Object inventory comparisons:

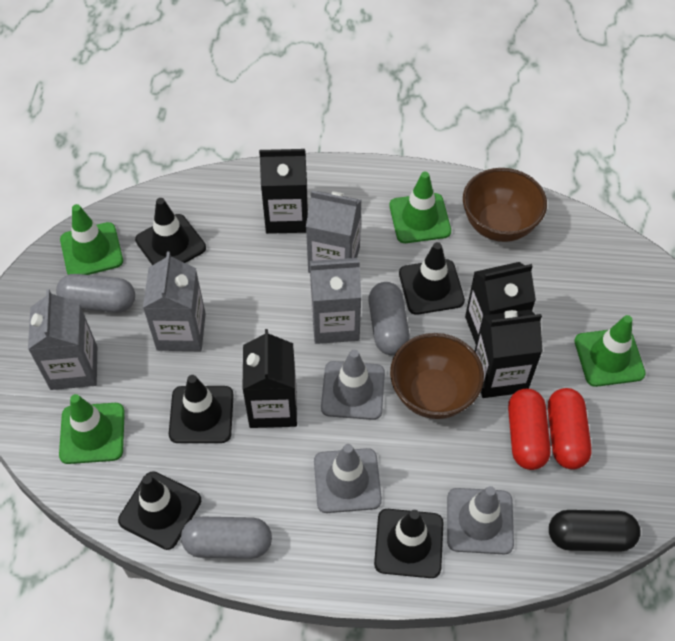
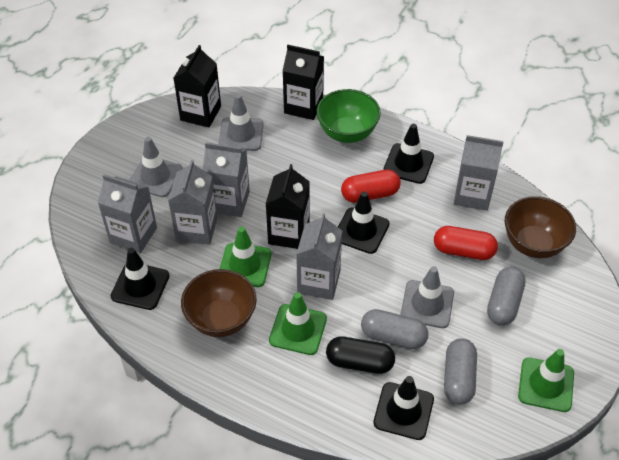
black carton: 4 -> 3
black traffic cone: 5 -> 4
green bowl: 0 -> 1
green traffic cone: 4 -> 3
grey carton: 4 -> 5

Exercise prompt
Each line above that contains the word "cone" should be copied.

Exercise result
black traffic cone: 5 -> 4
green traffic cone: 4 -> 3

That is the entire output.